EXERCISE DIRECTIONS: Copy the listing below word for word, from the line that contains "Find the location" through the line that contains "coordinates (470, 259).", including both of those lines.

EXERCISE MATERIALS:

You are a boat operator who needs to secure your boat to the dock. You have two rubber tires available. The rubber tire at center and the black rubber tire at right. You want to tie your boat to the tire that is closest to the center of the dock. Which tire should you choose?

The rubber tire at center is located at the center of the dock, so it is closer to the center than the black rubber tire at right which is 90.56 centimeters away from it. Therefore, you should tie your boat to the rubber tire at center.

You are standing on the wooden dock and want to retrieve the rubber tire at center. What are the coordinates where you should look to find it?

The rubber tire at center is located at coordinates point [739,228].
--
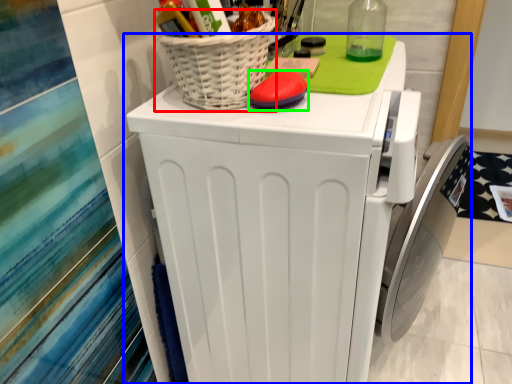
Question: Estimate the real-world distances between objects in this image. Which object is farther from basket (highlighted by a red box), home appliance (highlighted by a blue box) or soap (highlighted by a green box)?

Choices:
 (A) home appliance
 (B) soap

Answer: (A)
...
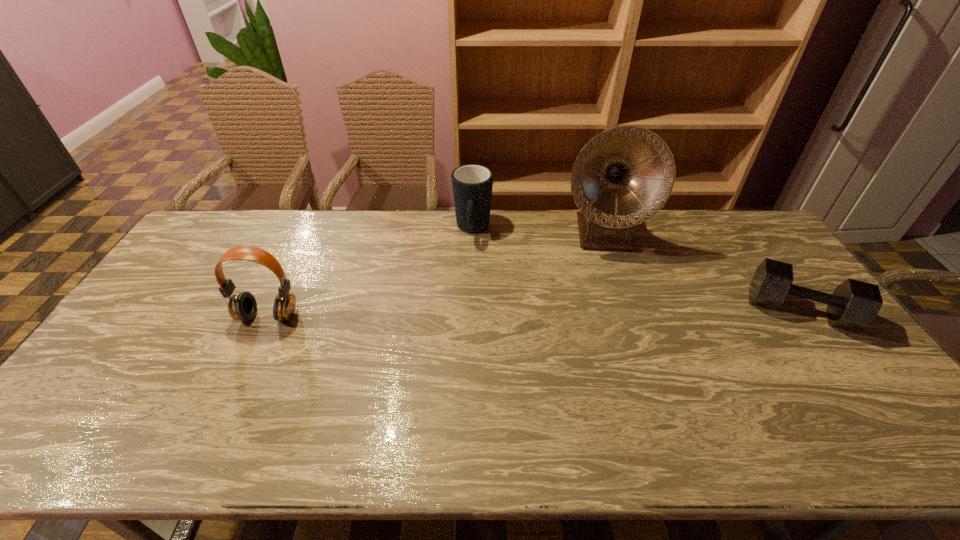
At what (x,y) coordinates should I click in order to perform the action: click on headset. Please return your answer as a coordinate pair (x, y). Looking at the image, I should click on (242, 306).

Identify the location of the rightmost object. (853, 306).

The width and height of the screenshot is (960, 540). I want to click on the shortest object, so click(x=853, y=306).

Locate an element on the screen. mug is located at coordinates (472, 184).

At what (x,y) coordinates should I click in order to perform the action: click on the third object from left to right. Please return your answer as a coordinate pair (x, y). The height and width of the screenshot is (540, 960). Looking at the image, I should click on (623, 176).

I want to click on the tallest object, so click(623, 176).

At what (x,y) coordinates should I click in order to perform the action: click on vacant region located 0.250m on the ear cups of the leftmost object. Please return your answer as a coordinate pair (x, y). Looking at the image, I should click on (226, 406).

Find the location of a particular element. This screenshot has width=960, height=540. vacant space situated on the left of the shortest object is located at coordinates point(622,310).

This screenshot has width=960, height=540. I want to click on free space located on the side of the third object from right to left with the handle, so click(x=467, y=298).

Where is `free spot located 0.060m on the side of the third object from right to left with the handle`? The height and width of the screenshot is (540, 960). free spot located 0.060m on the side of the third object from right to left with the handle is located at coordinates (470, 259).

FINAL RESULT:
Find the location of a particular element. This screenshot has width=960, height=540. vacant space situated on the left of the shortest object is located at coordinates point(622,310).

This screenshot has width=960, height=540. I want to click on free space located on the side of the third object from right to left with the handle, so click(x=467, y=298).

Where is `free spot located 0.060m on the side of the third object from right to left with the handle`? The height and width of the screenshot is (540, 960). free spot located 0.060m on the side of the third object from right to left with the handle is located at coordinates (470, 259).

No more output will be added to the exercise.